EXERCISE REQUIREMENTS: When you reach the entries below, transcribe each one exactly as it stands.

MATERIAL PROVIDED:
§ §
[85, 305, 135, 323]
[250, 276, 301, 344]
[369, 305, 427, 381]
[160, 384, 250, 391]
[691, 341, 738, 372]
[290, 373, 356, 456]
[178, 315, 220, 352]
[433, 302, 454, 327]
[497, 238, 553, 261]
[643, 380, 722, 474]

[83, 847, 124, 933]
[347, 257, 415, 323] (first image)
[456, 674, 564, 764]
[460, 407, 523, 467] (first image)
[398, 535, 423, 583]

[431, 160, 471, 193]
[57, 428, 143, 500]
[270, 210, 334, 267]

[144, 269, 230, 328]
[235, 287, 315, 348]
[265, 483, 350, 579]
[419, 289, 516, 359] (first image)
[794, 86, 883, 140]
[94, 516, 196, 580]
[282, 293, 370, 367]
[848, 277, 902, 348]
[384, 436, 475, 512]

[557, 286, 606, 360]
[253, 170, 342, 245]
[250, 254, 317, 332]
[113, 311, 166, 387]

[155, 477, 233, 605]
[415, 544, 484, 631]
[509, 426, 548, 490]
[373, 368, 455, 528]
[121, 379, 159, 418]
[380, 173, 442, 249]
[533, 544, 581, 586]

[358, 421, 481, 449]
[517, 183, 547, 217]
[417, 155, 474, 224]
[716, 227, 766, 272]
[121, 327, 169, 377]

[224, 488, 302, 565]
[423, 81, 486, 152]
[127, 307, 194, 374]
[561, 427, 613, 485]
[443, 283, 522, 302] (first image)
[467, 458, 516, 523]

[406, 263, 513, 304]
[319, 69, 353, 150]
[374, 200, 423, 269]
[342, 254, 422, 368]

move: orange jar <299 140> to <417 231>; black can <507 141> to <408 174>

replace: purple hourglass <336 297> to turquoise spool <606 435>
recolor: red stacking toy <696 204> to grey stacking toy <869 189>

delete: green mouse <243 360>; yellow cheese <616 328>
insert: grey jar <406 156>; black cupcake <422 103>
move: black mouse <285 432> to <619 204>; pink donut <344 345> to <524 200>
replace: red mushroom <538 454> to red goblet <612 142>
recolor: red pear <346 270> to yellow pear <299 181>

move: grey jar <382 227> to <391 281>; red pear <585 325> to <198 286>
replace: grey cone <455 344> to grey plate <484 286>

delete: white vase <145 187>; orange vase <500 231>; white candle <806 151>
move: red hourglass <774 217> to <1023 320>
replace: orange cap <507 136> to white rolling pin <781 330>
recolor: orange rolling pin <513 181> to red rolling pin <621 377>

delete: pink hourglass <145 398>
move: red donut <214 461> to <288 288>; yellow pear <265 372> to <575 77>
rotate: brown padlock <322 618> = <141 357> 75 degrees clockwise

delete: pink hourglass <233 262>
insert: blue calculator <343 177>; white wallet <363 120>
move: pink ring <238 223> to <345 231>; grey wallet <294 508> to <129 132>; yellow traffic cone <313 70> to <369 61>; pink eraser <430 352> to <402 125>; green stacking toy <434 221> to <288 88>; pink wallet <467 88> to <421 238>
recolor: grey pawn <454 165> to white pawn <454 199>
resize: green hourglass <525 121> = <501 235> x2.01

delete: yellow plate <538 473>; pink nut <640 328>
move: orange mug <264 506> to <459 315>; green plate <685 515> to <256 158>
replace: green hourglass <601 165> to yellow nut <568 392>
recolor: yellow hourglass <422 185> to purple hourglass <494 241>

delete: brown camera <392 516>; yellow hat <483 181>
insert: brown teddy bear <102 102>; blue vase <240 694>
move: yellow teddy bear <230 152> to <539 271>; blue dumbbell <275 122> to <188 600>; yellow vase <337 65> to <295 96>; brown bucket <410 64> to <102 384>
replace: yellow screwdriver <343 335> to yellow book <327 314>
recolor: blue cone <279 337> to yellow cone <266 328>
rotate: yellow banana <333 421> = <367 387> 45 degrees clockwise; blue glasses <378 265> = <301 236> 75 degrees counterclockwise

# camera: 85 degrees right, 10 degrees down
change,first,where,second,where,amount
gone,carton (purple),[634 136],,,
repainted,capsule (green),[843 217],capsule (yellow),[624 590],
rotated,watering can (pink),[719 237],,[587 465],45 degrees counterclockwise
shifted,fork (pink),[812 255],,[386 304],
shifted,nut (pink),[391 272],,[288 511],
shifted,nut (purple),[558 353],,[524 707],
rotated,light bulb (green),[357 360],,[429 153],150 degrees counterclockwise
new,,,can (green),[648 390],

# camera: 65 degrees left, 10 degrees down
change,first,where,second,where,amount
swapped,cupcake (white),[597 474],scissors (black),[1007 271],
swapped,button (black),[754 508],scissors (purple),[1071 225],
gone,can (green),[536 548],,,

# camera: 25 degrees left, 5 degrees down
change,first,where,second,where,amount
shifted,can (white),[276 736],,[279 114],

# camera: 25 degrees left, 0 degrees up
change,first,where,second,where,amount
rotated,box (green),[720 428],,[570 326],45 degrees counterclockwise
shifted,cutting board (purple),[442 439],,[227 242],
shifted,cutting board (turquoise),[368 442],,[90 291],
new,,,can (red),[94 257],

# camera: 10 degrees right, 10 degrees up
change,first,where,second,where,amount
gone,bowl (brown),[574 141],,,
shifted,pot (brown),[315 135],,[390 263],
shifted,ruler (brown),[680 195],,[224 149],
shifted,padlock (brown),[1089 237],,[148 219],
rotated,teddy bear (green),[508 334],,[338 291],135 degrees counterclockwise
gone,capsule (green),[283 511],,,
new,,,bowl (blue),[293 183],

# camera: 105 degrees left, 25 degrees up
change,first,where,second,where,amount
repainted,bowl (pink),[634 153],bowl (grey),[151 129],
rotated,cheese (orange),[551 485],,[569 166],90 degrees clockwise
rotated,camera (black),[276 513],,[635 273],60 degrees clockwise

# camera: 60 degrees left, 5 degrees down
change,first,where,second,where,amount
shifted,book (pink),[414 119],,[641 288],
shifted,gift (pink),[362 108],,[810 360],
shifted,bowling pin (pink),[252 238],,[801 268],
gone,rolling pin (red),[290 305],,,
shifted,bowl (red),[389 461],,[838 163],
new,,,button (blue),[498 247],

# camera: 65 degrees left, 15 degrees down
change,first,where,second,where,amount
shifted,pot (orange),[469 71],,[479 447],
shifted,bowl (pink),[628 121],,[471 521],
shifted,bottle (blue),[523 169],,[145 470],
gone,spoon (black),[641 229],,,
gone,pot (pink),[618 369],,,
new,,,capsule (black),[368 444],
§ §
RESULT:
[85, 305, 135, 323]
[250, 276, 301, 344]
[369, 305, 427, 381]
[160, 384, 250, 391]
[691, 341, 738, 372]
[290, 373, 356, 456]
[178, 315, 220, 352]
[433, 302, 454, 327]
[497, 238, 553, 261]
[643, 380, 722, 474]

[83, 847, 124, 933]
[347, 257, 415, 323] (first image)
[456, 674, 564, 764]
[460, 407, 523, 467] (first image)
[398, 535, 423, 583]

[431, 160, 471, 193]
[57, 428, 143, 500]
[270, 210, 334, 267]

[144, 269, 230, 328]
[235, 287, 315, 348]
[265, 483, 350, 579]
[419, 289, 516, 359] (first image)
[794, 86, 883, 140]
[94, 516, 196, 580]
[282, 293, 370, 367]
[848, 277, 902, 348]
[384, 436, 475, 512]

[557, 286, 606, 360]
[253, 170, 342, 245]
[250, 254, 317, 332]
[113, 311, 166, 387]

[155, 477, 233, 605]
[415, 544, 484, 631]
[509, 426, 548, 490]
[373, 368, 455, 528]
[121, 379, 159, 418]
[380, 173, 442, 249]
[533, 544, 581, 586]

[358, 421, 481, 449]
[517, 183, 547, 217]
[417, 155, 474, 224]
[716, 227, 766, 272]
[121, 327, 169, 377]

[224, 488, 302, 565]
[423, 81, 486, 152]
[127, 307, 194, 374]
[561, 427, 613, 485]
[443, 283, 522, 302] (first image)
[467, 458, 516, 523]

[406, 263, 513, 304]
[319, 69, 353, 150]
[374, 200, 423, 269]
[342, 254, 422, 368]

move: orange jar <299 140> to <417 231>; black can <507 141> to <408 174>

replace: purple hourglass <336 297> to turquoise spool <606 435>
recolor: red stacking toy <696 204> to grey stacking toy <869 189>

delete: green mouse <243 360>; yellow cheese <616 328>
insert: grey jar <406 156>; black cupcake <422 103>
move: black mouse <285 432> to <619 204>; pink donut <344 345> to <524 200>
replace: red mushroom <538 454> to red goblet <612 142>
recolor: red pear <346 270> to yellow pear <299 181>

move: grey jar <382 227> to <391 281>; red pear <585 325> to <198 286>
replace: grey cone <455 344> to grey plate <484 286>

delete: white vase <145 187>; orange vase <500 231>; white candle <806 151>
move: red hourglass <774 217> to <1023 320>
replace: orange cap <507 136> to white rolling pin <781 330>
recolor: orange rolling pin <513 181> to red rolling pin <621 377>

delete: pink hourglass <145 398>
move: red donut <214 461> to <288 288>; yellow pear <265 372> to <575 77>
rotate: brown padlock <322 618> = <141 357> 75 degrees clockwise

delete: pink hourglass <233 262>
insert: blue calculator <343 177>; white wallet <363 120>
move: pink ring <238 223> to <345 231>; grey wallet <294 508> to <129 132>; yellow traffic cone <313 70> to <369 61>; pink eraser <430 352> to <402 125>; green stacking toy <434 221> to <288 88>; pink wallet <467 88> to <421 238>
recolor: grey pawn <454 165> to white pawn <454 199>
resize: green hourglass <525 121> = <501 235> x2.01

delete: yellow plate <538 473>; pink nut <640 328>
move: orange mug <264 506> to <459 315>; green plate <685 515> to <256 158>
replace: green hourglass <601 165> to yellow nut <568 392>
recolor: yellow hourglass <422 185> to purple hourglass <494 241>

delete: brown camera <392 516>; yellow hat <483 181>
insert: brown teddy bear <102 102>; blue vase <240 694>
move: yellow teddy bear <230 152> to <539 271>; blue dumbbell <275 122> to <188 600>; yellow vase <337 65> to <295 96>; brown bucket <410 64> to <102 384>
replace: yellow screwdriver <343 335> to yellow book <327 314>
recolor: blue cone <279 337> to yellow cone <266 328>
rotate: yellow banana <333 421> = <367 387> 45 degrees clockwise; blue glasses <378 265> = <301 236> 75 degrees counterclockwise

# camera: 85 degrees right, 10 degrees down
change,first,where,second,where,amount
gone,carton (purple),[634 136],,,
repainted,capsule (green),[843 217],capsule (yellow),[624 590],
rotated,watering can (pink),[719 237],,[587 465],45 degrees counterclockwise
shifted,fork (pink),[812 255],,[386 304],
shifted,nut (pink),[391 272],,[288 511],
shifted,nut (purple),[558 353],,[524 707],
rotated,light bulb (green),[357 360],,[429 153],150 degrees counterclockwise
new,,,can (green),[648 390],

# camera: 65 degrees left, 10 degrees down
change,first,where,second,where,amount
swapped,cupcake (white),[597 474],scissors (black),[1007 271],
swapped,button (black),[754 508],scissors (purple),[1071 225],
gone,can (green),[536 548],,,

# camera: 25 degrees left, 5 degrees down
change,first,where,second,where,amount
shifted,can (white),[276 736],,[279 114],

# camera: 25 degrees left, 0 degrees up
change,first,where,second,where,amount
rotated,box (green),[720 428],,[570 326],45 degrees counterclockwise
shifted,cutting board (purple),[442 439],,[227 242],
shifted,cutting board (turquoise),[368 442],,[90 291],
new,,,can (red),[94 257],

# camera: 10 degrees right, 10 degrees up
change,first,where,second,where,amount
gone,bowl (brown),[574 141],,,
shifted,pot (brown),[315 135],,[390 263],
shifted,ruler (brown),[680 195],,[224 149],
shifted,padlock (brown),[1089 237],,[148 219],
rotated,teddy bear (green),[508 334],,[338 291],135 degrees counterclockwise
gone,capsule (green),[283 511],,,
new,,,bowl (blue),[293 183],

# camera: 105 degrees left, 25 degrees up
change,first,where,second,where,amount
repainted,bowl (pink),[634 153],bowl (grey),[151 129],
rotated,cheese (orange),[551 485],,[569 166],90 degrees clockwise
rotated,camera (black),[276 513],,[635 273],60 degrees clockwise

# camera: 60 degrees left, 5 degrees down
change,first,where,second,where,amount
shifted,book (pink),[414 119],,[641 288],
shifted,gift (pink),[362 108],,[810 360],
shifted,bowling pin (pink),[252 238],,[801 268],
gone,rolling pin (red),[290 305],,,
shifted,bowl (red),[389 461],,[838 163],
new,,,button (blue),[498 247],

# camera: 65 degrees left, 15 degrees down
change,first,where,second,where,amount
shifted,pot (orange),[469 71],,[479 447],
shifted,bowl (pink),[628 121],,[471 521],
shifted,bottle (blue),[523 169],,[145 470],
gone,spoon (black),[641 229],,,
gone,pot (pink),[618 369],,,
new,,,capsule (black),[368 444],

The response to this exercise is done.